Problem description —
Search the entries below for "minus". Report each line where it occurs.

Data listing —
=== Begin Enclosure ===

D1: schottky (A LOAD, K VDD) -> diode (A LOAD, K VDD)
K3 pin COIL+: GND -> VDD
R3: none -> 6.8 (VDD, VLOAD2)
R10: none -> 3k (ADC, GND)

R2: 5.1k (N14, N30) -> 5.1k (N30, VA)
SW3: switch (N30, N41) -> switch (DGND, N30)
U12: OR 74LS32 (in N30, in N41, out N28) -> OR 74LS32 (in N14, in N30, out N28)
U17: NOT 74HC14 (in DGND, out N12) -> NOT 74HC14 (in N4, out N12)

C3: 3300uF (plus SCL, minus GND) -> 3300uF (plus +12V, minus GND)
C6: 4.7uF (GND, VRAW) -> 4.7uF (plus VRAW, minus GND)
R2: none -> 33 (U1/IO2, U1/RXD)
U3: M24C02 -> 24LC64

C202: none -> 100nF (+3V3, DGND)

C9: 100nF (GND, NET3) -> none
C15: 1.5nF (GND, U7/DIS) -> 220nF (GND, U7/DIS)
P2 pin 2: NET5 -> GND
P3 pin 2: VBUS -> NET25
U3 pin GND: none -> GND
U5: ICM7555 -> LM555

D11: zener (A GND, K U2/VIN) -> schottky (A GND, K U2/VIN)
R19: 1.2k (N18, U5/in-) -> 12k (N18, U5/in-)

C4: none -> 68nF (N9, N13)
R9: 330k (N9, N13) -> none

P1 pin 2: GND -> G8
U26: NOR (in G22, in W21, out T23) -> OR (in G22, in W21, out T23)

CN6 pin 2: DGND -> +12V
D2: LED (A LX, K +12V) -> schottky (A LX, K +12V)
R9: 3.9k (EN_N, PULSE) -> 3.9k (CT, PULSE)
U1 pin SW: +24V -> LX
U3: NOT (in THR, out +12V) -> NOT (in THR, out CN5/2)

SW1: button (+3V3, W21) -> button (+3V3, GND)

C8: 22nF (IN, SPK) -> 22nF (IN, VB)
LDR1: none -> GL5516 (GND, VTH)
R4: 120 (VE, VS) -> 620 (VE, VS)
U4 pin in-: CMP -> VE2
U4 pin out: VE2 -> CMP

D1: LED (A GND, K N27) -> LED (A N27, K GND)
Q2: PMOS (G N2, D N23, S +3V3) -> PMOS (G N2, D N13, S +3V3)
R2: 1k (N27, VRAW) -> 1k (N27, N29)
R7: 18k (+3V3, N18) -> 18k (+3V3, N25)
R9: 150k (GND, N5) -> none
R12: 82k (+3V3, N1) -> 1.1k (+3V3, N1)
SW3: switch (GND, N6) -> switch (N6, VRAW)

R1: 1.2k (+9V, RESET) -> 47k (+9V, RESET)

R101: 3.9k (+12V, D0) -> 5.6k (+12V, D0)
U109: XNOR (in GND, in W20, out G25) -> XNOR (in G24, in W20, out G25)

=== End Enclosure ===

The answer —
C3: 3300uF (plus SCL, minus GND) -> 3300uF (plus +12V, minus GND)
C6: 4.7uF (GND, VRAW) -> 4.7uF (plus VRAW, minus GND)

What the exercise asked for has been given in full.